(Exercise brief): Search the records for the word "cactus" and copy each line in which it appears.

_ _ _ _ _

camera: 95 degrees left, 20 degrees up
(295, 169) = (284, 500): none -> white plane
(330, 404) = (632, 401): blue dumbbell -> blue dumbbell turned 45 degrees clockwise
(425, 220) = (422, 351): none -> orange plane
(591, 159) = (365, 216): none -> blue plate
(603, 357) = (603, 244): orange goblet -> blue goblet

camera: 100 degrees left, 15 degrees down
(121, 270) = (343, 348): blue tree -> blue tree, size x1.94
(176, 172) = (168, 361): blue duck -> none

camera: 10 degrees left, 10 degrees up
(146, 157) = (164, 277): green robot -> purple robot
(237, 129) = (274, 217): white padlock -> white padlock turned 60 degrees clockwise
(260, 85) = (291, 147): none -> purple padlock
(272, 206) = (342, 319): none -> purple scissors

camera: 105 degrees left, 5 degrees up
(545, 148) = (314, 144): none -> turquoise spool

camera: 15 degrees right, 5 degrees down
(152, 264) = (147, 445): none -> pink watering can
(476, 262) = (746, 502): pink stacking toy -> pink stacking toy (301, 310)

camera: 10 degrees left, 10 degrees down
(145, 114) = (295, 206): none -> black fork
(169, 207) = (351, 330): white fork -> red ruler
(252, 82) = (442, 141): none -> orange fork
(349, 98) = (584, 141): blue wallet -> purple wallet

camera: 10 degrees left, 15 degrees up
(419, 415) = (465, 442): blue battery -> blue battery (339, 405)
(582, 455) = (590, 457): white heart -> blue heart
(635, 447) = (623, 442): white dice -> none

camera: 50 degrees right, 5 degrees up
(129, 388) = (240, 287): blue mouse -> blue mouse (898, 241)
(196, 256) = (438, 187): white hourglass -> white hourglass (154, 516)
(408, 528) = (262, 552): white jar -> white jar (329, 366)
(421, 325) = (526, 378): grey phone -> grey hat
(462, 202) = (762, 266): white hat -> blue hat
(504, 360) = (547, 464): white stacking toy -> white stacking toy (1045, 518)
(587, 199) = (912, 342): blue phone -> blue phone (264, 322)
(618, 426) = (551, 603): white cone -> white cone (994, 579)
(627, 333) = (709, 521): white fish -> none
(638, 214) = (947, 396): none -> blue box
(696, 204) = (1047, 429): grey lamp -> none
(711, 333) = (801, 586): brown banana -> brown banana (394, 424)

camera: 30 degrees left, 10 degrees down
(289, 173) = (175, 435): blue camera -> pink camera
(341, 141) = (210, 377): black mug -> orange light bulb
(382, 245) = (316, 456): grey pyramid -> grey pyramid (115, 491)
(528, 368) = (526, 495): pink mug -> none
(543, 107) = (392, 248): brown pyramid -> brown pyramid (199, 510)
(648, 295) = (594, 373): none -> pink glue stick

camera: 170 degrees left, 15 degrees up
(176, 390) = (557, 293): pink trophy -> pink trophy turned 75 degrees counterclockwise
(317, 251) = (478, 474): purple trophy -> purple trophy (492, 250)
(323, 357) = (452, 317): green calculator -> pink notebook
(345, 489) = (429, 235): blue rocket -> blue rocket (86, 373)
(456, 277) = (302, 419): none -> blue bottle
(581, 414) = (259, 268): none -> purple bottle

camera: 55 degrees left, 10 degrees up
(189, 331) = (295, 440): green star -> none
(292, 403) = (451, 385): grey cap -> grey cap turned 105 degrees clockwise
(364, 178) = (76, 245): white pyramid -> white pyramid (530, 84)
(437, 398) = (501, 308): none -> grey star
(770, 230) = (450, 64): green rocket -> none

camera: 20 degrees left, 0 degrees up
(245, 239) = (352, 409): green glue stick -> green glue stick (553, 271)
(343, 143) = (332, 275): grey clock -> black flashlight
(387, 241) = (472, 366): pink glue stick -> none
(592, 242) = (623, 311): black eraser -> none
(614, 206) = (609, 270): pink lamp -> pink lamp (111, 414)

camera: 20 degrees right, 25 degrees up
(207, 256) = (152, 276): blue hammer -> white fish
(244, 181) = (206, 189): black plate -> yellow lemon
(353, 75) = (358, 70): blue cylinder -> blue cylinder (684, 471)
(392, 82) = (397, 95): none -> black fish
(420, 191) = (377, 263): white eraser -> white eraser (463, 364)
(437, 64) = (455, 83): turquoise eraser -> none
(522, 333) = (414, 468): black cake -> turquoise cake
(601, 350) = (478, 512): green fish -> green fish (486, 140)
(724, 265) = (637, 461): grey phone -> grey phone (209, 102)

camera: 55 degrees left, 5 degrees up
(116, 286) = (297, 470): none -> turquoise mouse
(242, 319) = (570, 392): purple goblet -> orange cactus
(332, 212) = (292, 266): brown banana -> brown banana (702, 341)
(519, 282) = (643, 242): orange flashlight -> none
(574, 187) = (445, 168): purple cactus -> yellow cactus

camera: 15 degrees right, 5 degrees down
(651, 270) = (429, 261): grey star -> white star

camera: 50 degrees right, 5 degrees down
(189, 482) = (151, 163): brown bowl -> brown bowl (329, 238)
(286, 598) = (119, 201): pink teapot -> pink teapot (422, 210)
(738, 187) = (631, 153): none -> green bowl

_ _ _ _ _

(Written answer):
(242, 319) = (570, 392): purple goblet -> orange cactus
(574, 187) = (445, 168): purple cactus -> yellow cactus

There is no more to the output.